**Assigned task:**
Your task is to repeat the entries word for word while leaving out the pictures.

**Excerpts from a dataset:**

┌──

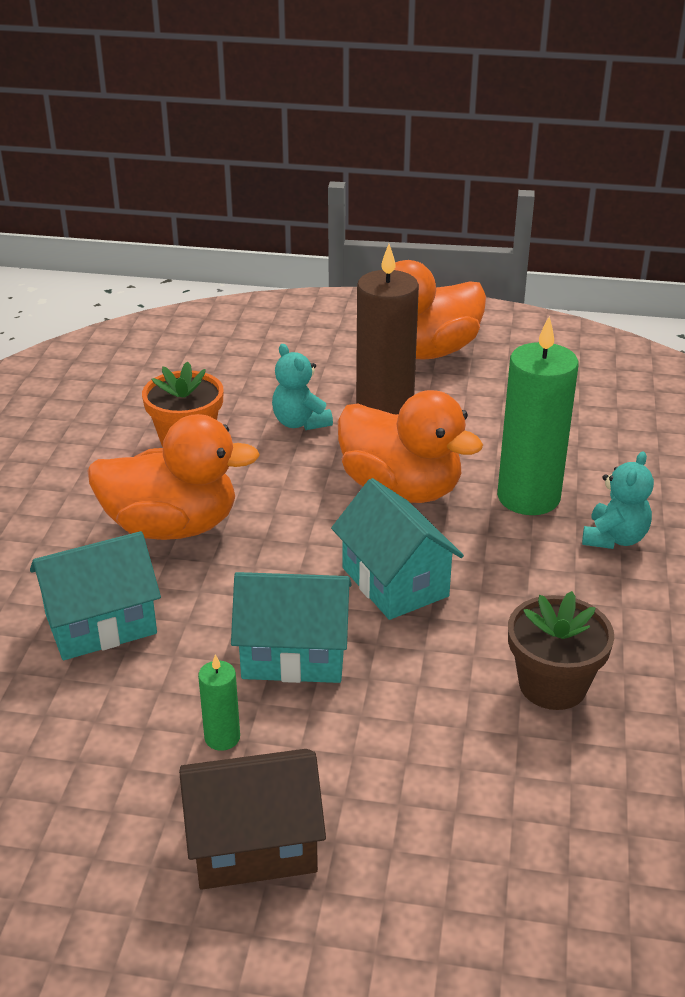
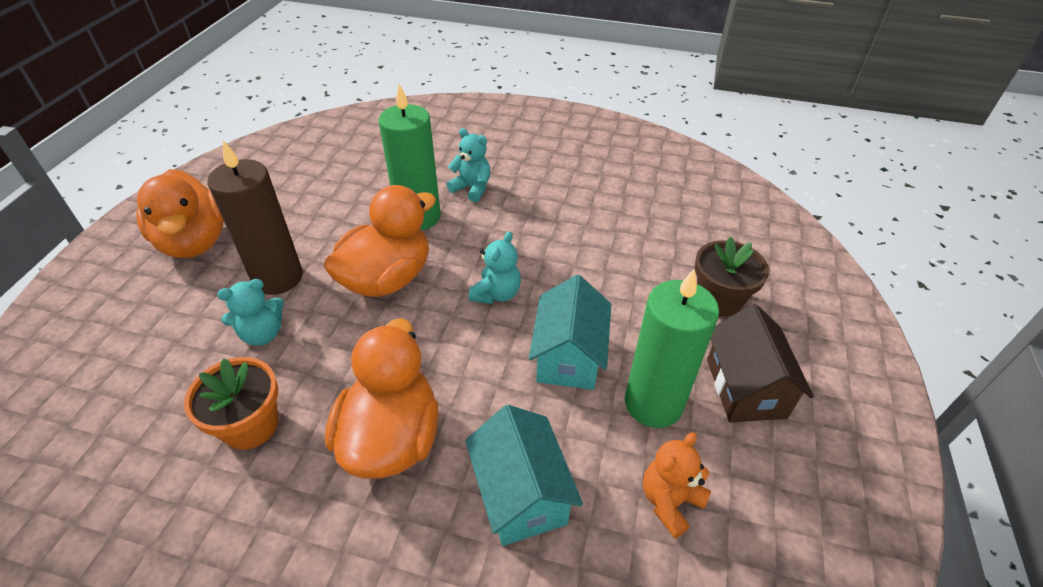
camera: 85 degrees left, 10 degrees up
(81, 747) = (669, 501): none -> orange teddy bear
(222, 737) = (653, 403): green candle -> green candle, size x2.24
(395, 582) = (496, 294): turquoise house -> turquoise teddy bear
(552, 685) = (601, 235): brown flower pot -> brown flower pot (719, 299)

└──

**Output for this exercise:**
camera: 85 degrees left, 10 degrees up
(81, 747) = (669, 501): none -> orange teddy bear
(222, 737) = (653, 403): green candle -> green candle, size x2.24
(395, 582) = (496, 294): turquoise house -> turquoise teddy bear
(552, 685) = (601, 235): brown flower pot -> brown flower pot (719, 299)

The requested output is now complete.